What needs to be done:
In the entries below, count the lines that include the word "LEDK" and reply with the number alone.

##### Source data #####

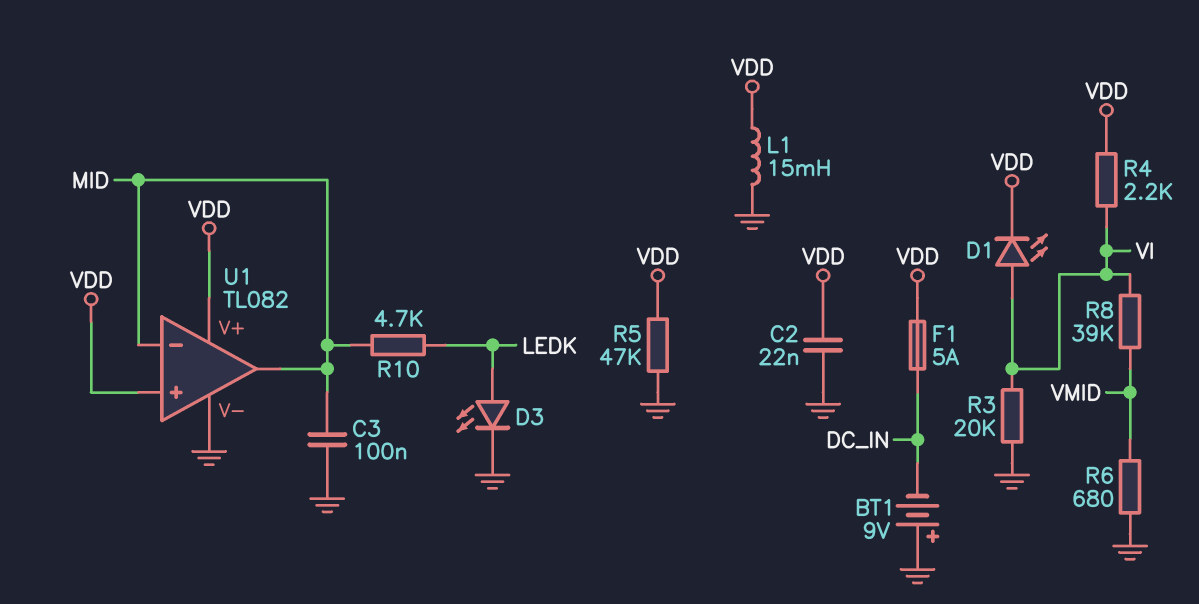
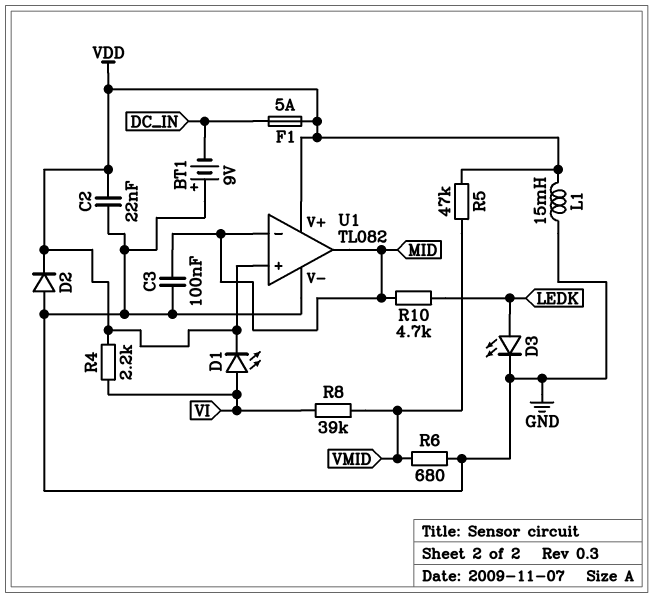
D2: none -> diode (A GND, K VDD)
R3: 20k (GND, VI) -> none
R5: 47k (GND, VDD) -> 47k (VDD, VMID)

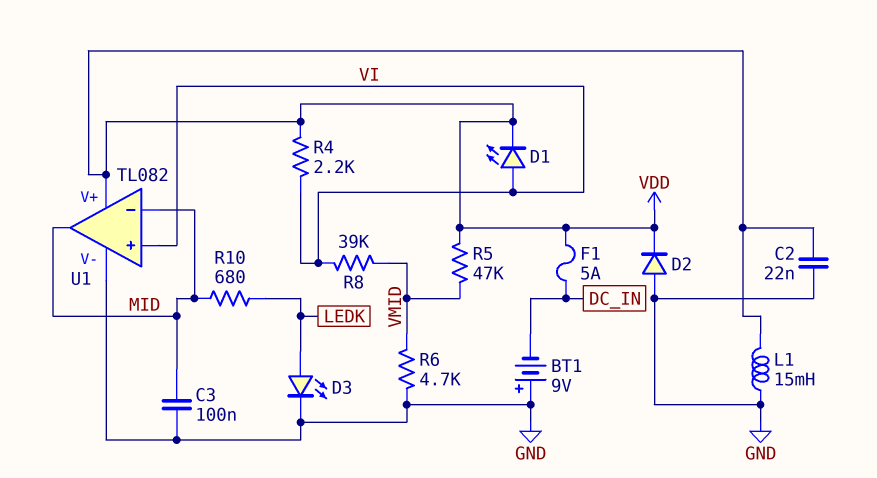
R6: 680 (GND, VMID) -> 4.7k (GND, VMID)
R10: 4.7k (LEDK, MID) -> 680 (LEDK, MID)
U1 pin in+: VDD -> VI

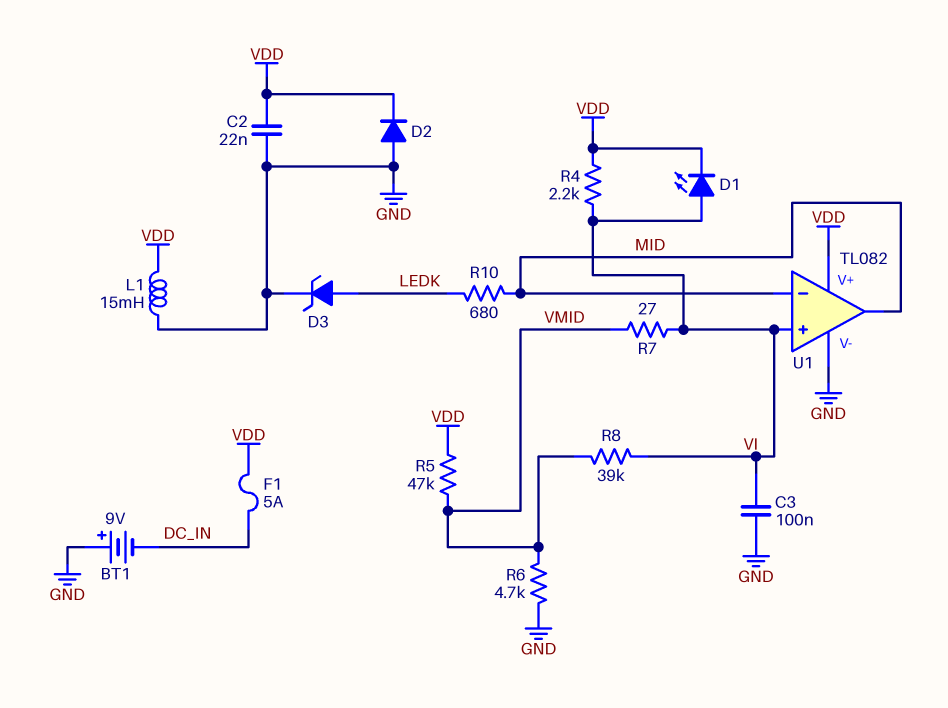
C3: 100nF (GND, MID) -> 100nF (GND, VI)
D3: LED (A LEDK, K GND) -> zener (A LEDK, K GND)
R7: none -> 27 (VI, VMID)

#####
##### Source data #####

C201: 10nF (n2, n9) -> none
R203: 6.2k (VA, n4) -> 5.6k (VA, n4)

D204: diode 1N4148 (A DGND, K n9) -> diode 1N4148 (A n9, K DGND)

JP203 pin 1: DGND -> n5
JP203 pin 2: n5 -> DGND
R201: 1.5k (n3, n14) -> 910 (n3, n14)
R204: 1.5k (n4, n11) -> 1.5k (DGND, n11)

#####

Solution to the exercise:
2